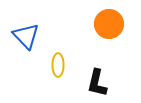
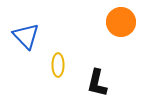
orange circle: moved 12 px right, 2 px up
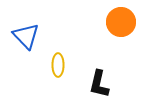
black L-shape: moved 2 px right, 1 px down
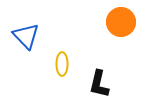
yellow ellipse: moved 4 px right, 1 px up
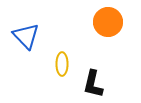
orange circle: moved 13 px left
black L-shape: moved 6 px left
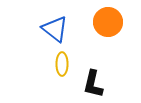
blue triangle: moved 29 px right, 7 px up; rotated 8 degrees counterclockwise
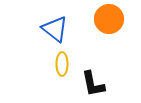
orange circle: moved 1 px right, 3 px up
black L-shape: rotated 24 degrees counterclockwise
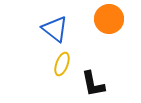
yellow ellipse: rotated 20 degrees clockwise
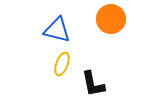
orange circle: moved 2 px right
blue triangle: moved 2 px right, 1 px down; rotated 24 degrees counterclockwise
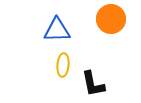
blue triangle: rotated 16 degrees counterclockwise
yellow ellipse: moved 1 px right, 1 px down; rotated 15 degrees counterclockwise
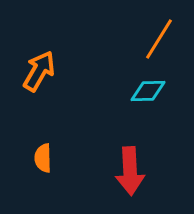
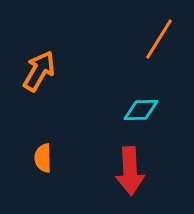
cyan diamond: moved 7 px left, 19 px down
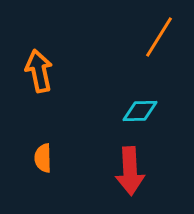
orange line: moved 2 px up
orange arrow: rotated 42 degrees counterclockwise
cyan diamond: moved 1 px left, 1 px down
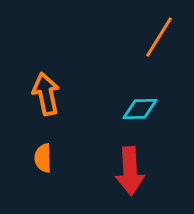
orange arrow: moved 7 px right, 23 px down
cyan diamond: moved 2 px up
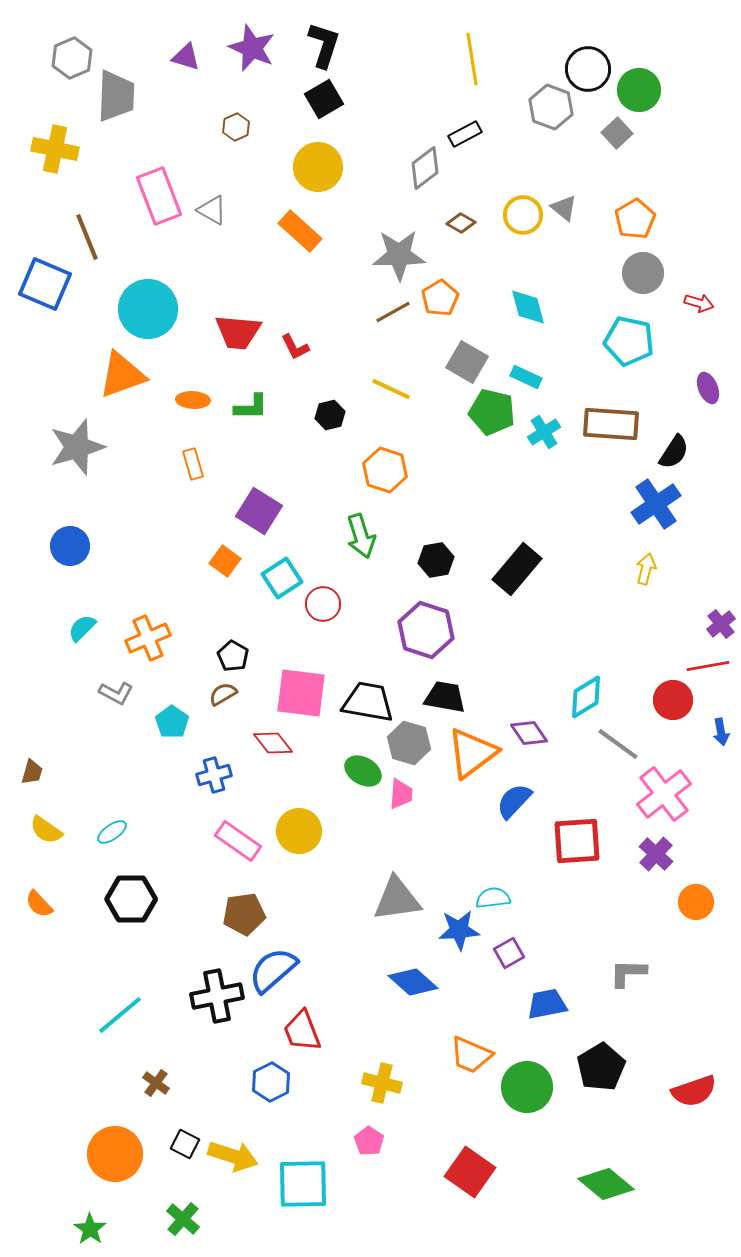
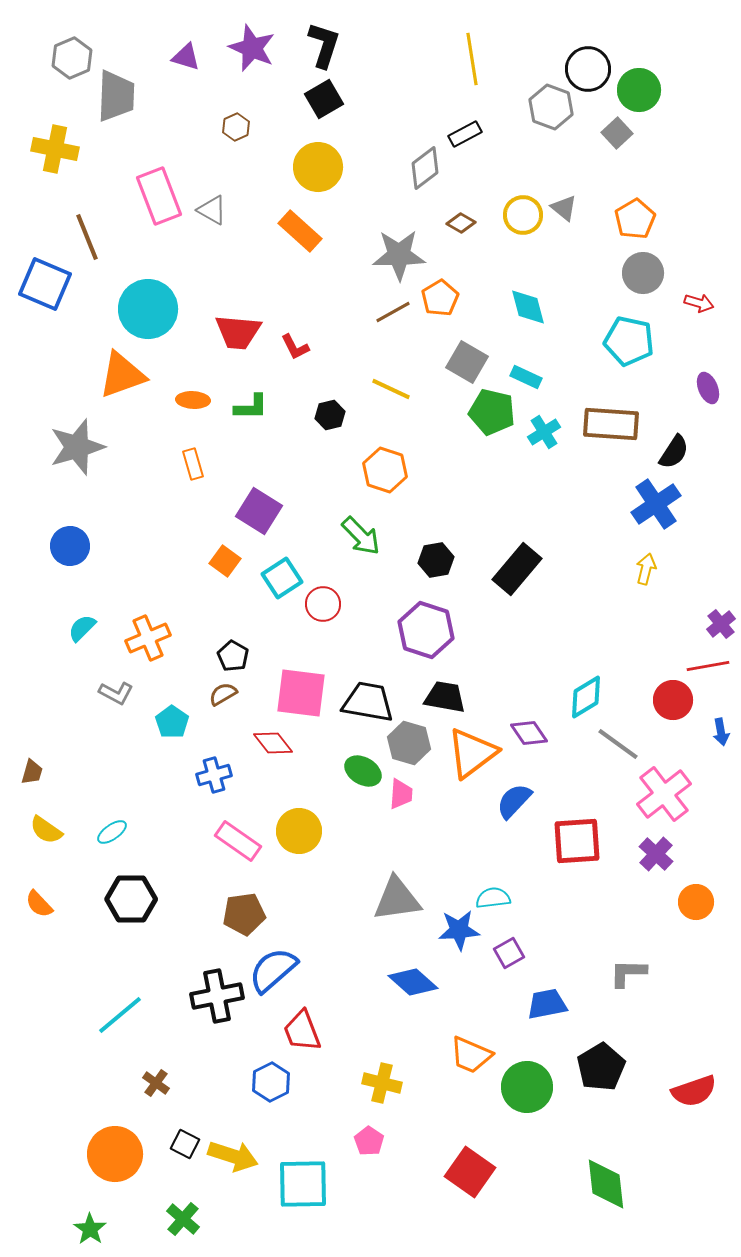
green arrow at (361, 536): rotated 27 degrees counterclockwise
green diamond at (606, 1184): rotated 44 degrees clockwise
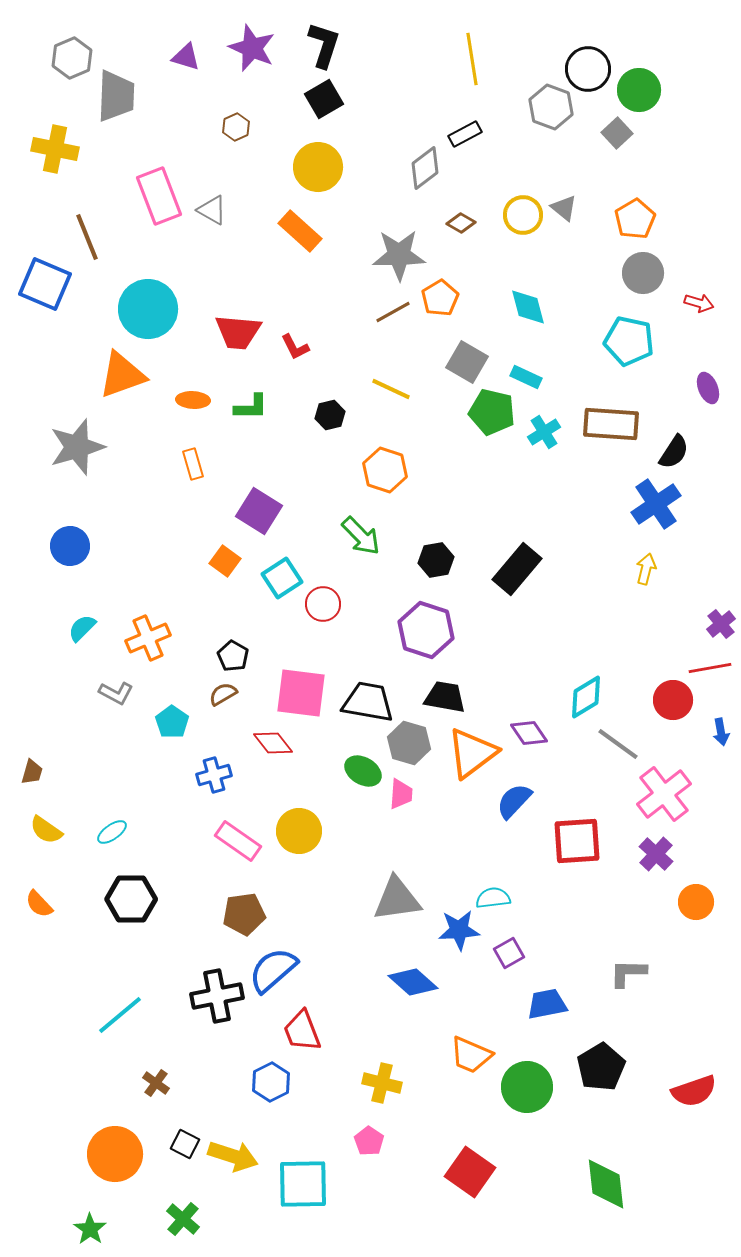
red line at (708, 666): moved 2 px right, 2 px down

◆ ◆ ◆ ◆ ◆ ◆ ◆

▶ **GOAL OF THE EXERCISE**
Return each line from the records above that contains the word "counterclockwise".

▶ **CORRECT RESULT**
blue triangle: moved 29 px right, 7 px up; rotated 8 degrees counterclockwise
black L-shape: rotated 24 degrees counterclockwise
blue triangle: moved 2 px right, 1 px down; rotated 24 degrees counterclockwise
blue triangle: rotated 16 degrees counterclockwise
yellow ellipse: moved 1 px right, 1 px down; rotated 15 degrees counterclockwise
orange arrow: rotated 42 degrees counterclockwise
green arrow at (361, 536): rotated 27 degrees counterclockwise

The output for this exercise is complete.